EXERCISE DATA below:

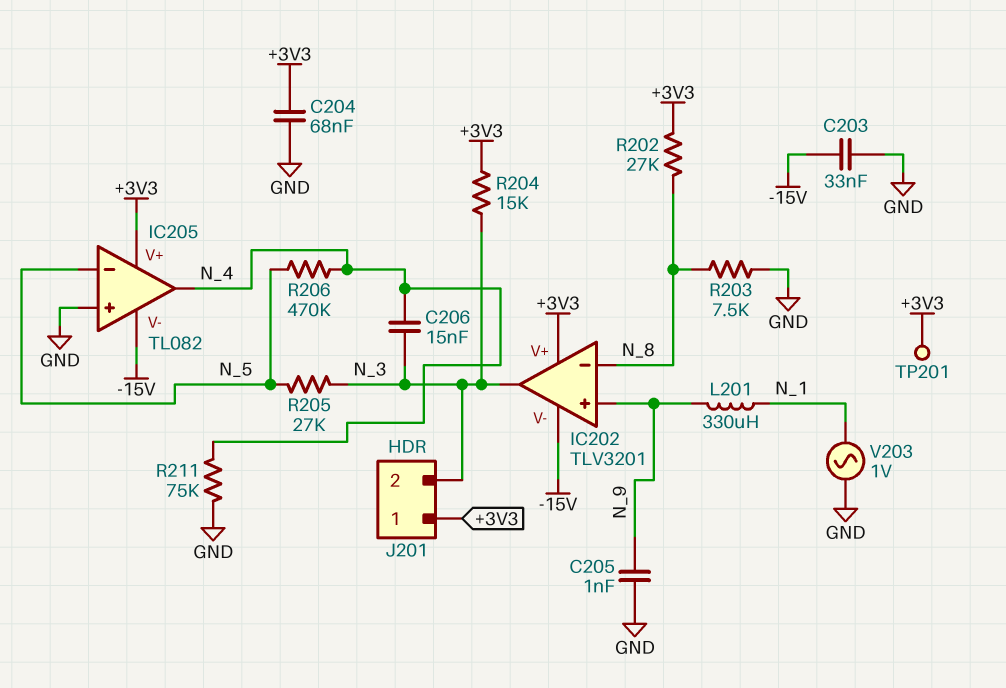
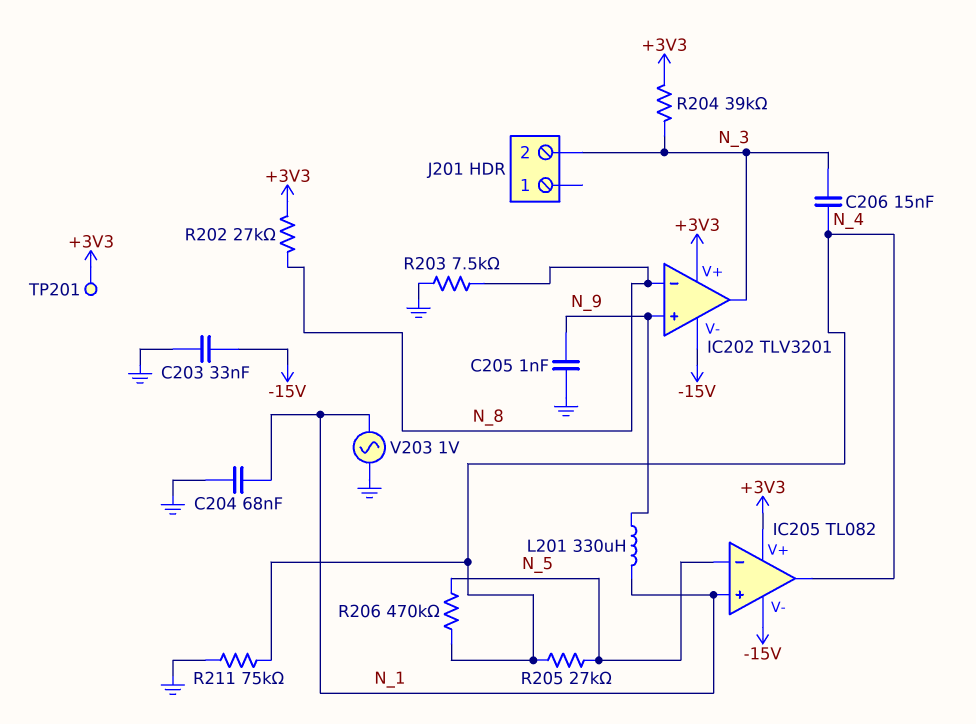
C204: 68nF (+3V3, GND) -> 68nF (GND, N_1)
IC205 pin in+: GND -> N_1
J201 pin 1: +3V3 -> none
R204: 15k (+3V3, N_3) -> 39k (+3V3, N_3)
R205: 27k (N_3, N_5) -> 27k (N_4, N_5)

End of EXERCISE DATA.

- _EXERCISE DETAILS_
Transcribe nothing except the lines from the one with "J201 pin 1: +3V3 -> none" through the end of the data above, each exactly as it appears.

- _THE ANSWER_
J201 pin 1: +3V3 -> none
R204: 15k (+3V3, N_3) -> 39k (+3V3, N_3)
R205: 27k (N_3, N_5) -> 27k (N_4, N_5)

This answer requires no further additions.